## Requirement
Repeat the entries below word for word, though any picture in them should be dropped.

## Object transformation records

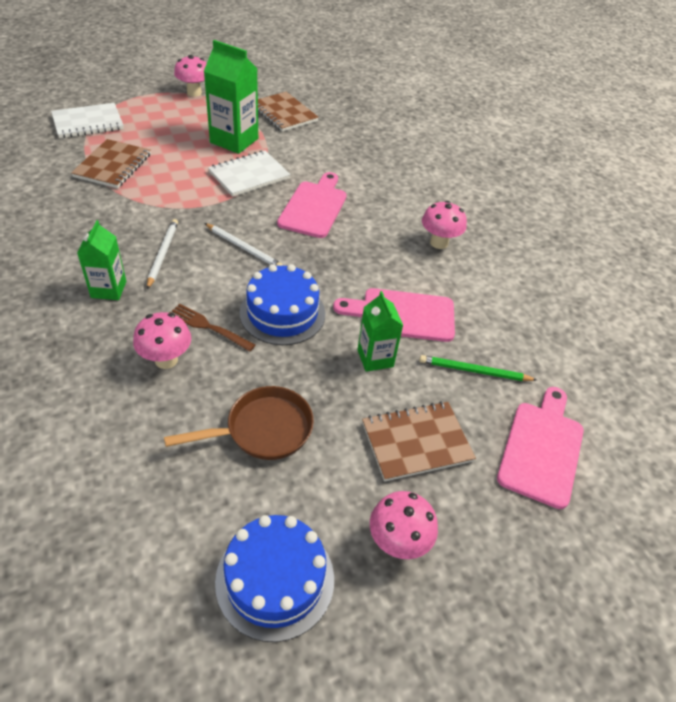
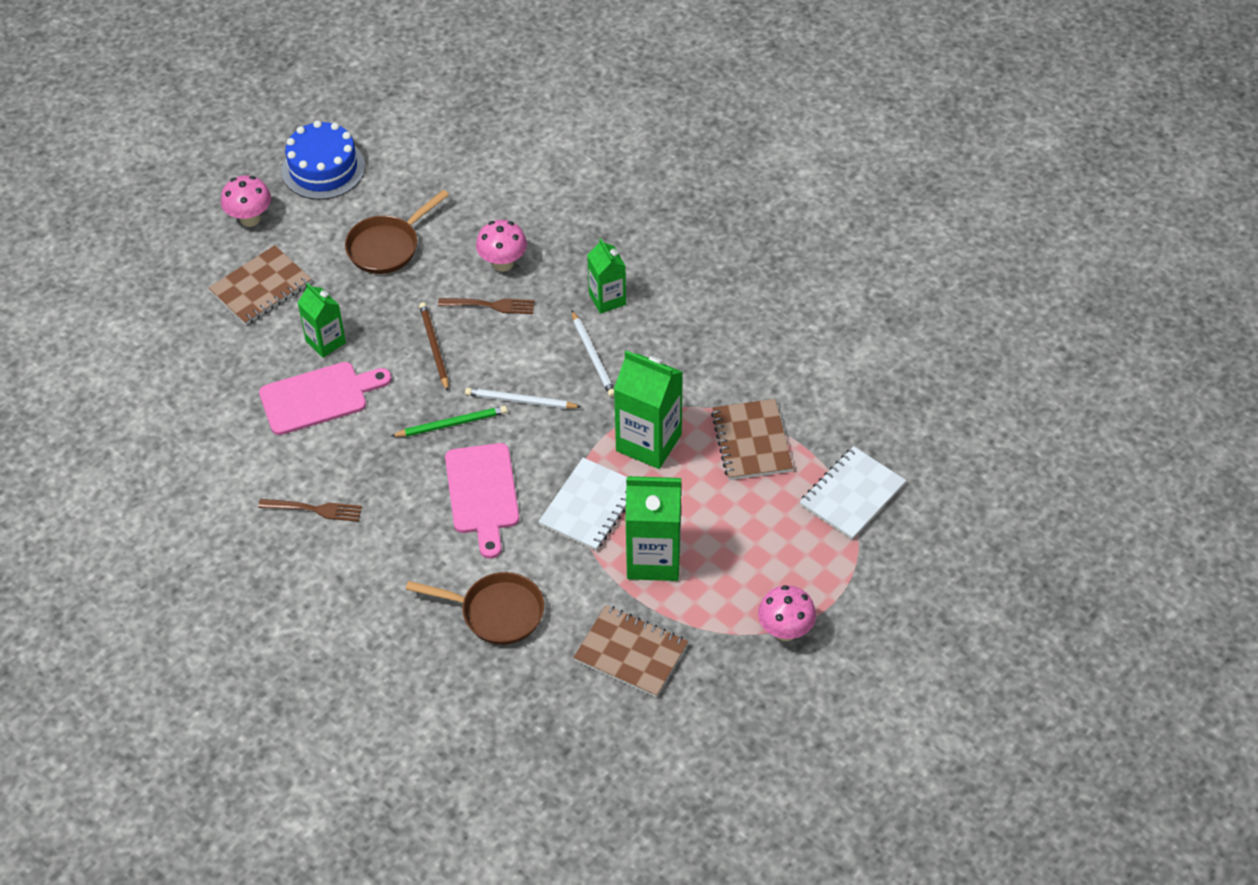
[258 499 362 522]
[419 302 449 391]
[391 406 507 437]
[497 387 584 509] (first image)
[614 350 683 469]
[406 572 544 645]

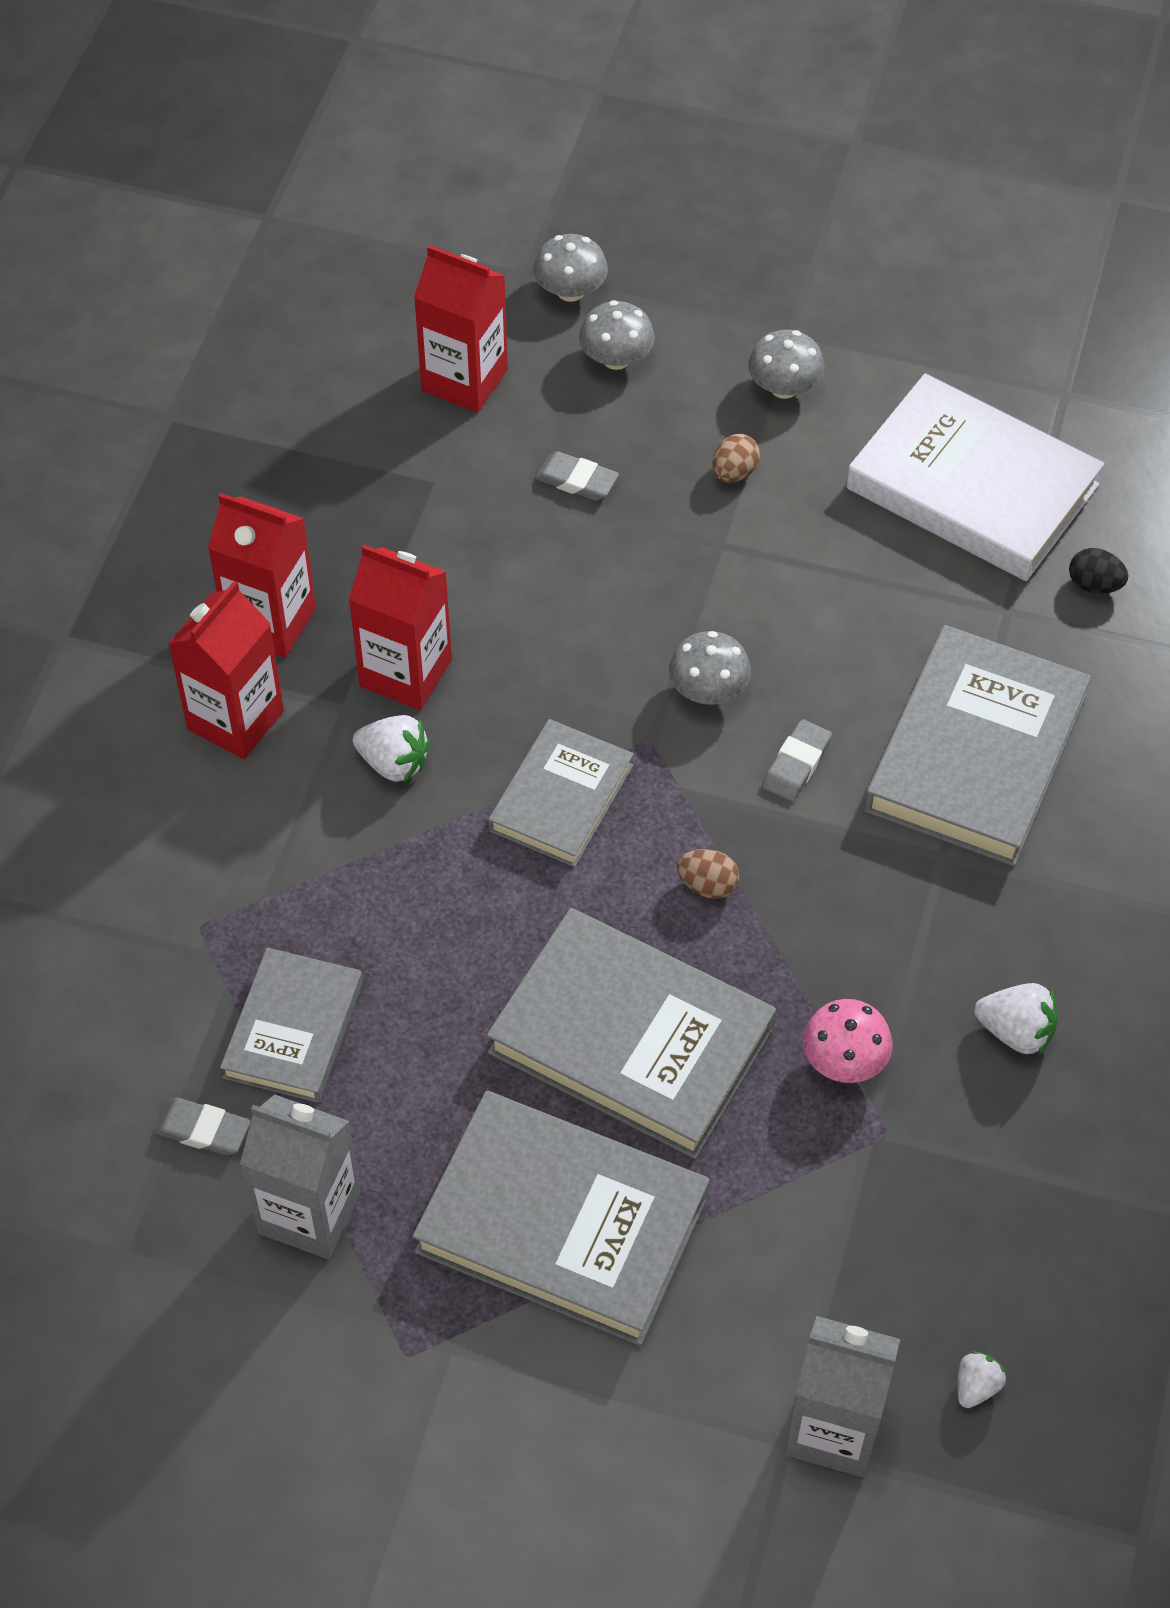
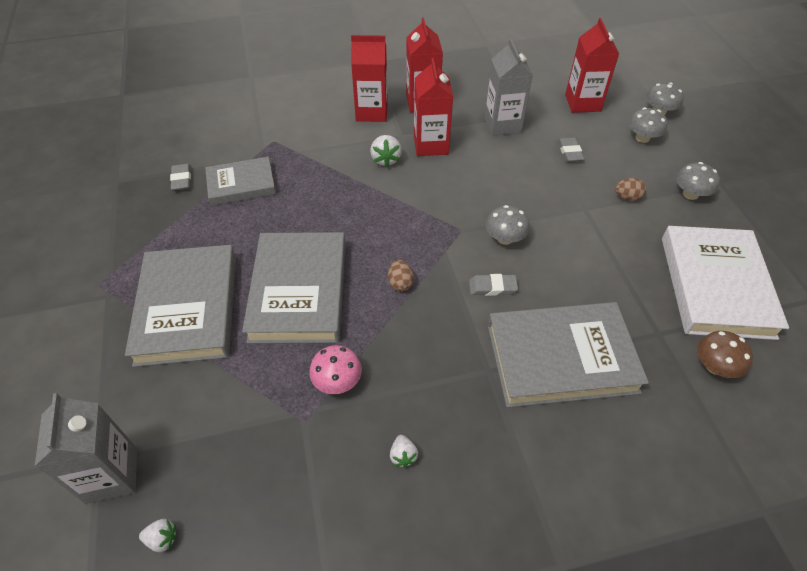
[697 331 753 378]
[488 719 634 867] (first image)
[390 435 418 468]
[484 39 533 136]

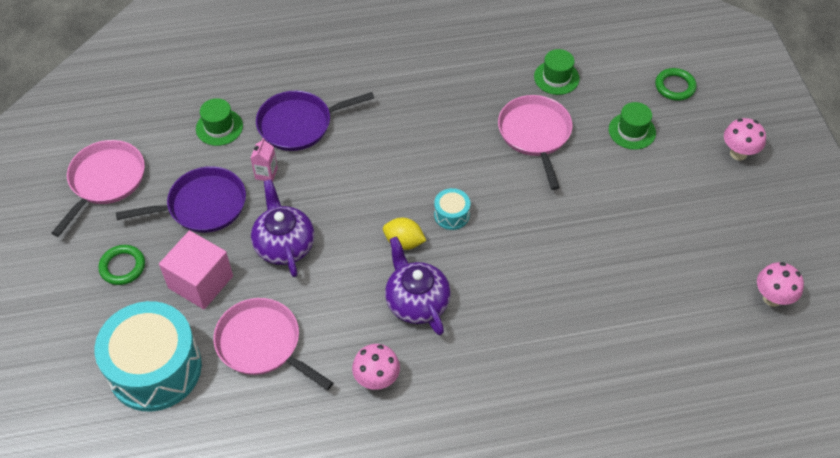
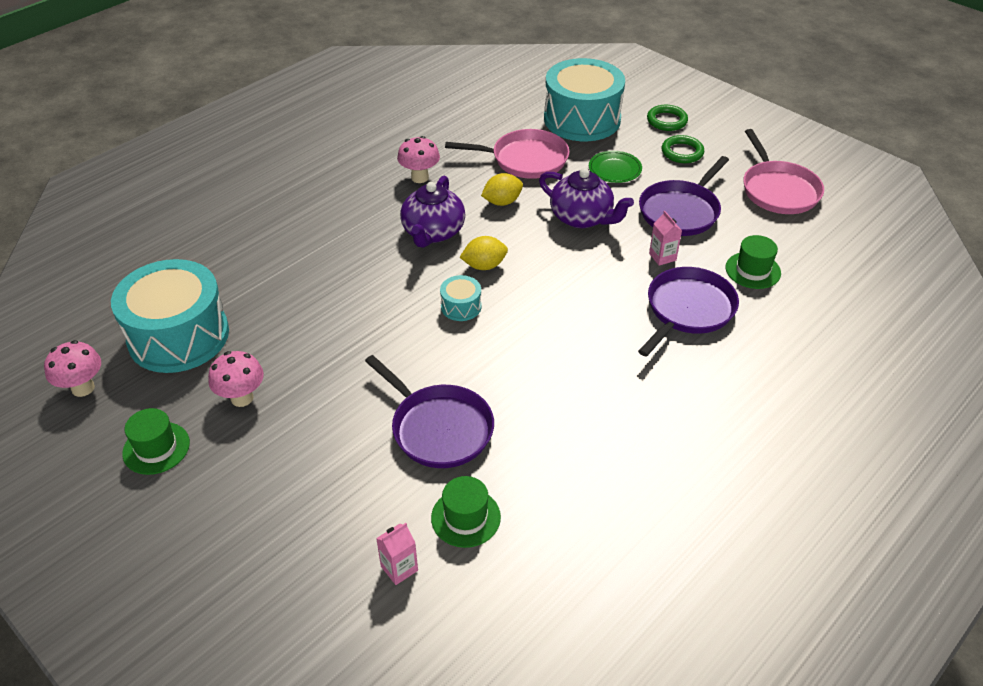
[647 105 688 131]
[365 355 494 468]
[122 408 190 475]
[208 351 264 407]
[589 151 642 183]
[400 176 465 248]
[481 173 523 206]
[111 259 229 373]
[376 523 418 585]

## Solution to this problem
[258 499 362 522]
[419 302 449 391]
[391 406 507 437]
[497 387 584 509] (first image)
[614 350 683 469]
[406 572 544 645]

[697 331 753 378]
[488 719 634 867] (first image)
[390 435 418 468]
[484 39 533 136]

[647 105 688 131]
[365 355 494 468]
[122 408 190 475]
[208 351 264 407]
[589 151 642 183]
[400 176 465 248]
[481 173 523 206]
[111 259 229 373]
[376 523 418 585]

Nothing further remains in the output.